(Assignment): Transcribe the records exactly. Pictures do not belong in the transcription.

(Material shown):
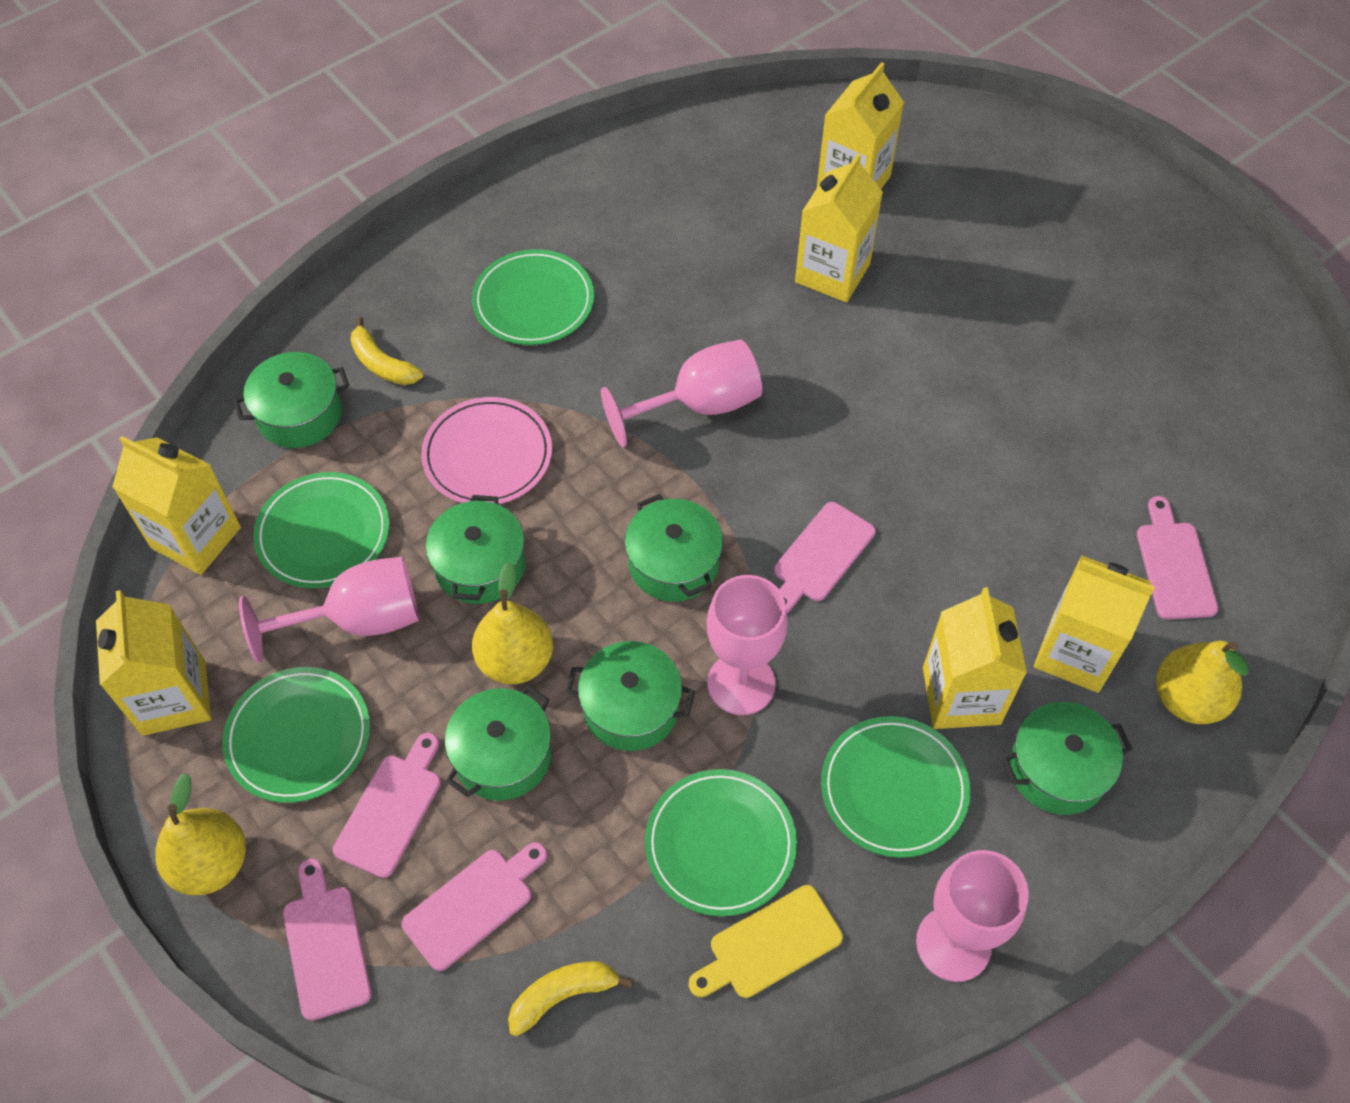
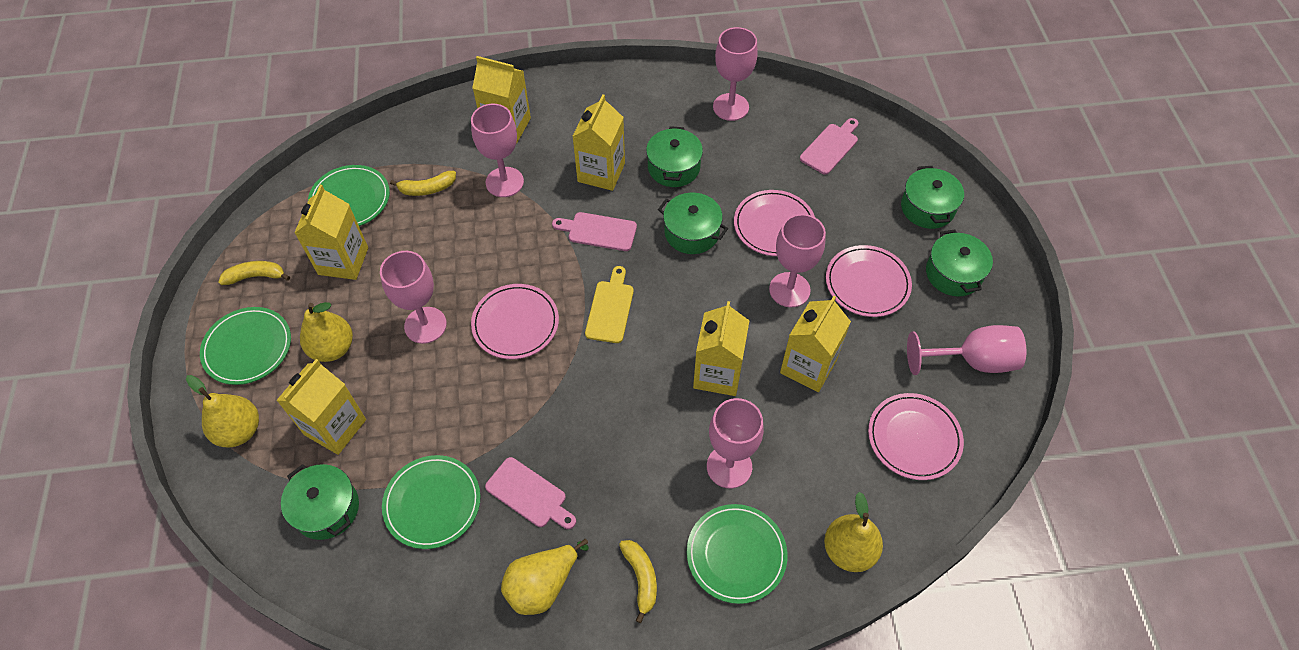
green plate: 5 -> 4
green pot: 6 -> 5
pink cutting board: 5 -> 3
pink goblet: 4 -> 6
pink plate: 1 -> 4
yellow banana: 2 -> 3
yellow pear: 3 -> 4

(Task output):
green plate: 5 -> 4
green pot: 6 -> 5
pink cutting board: 5 -> 3
pink goblet: 4 -> 6
pink plate: 1 -> 4
yellow banana: 2 -> 3
yellow pear: 3 -> 4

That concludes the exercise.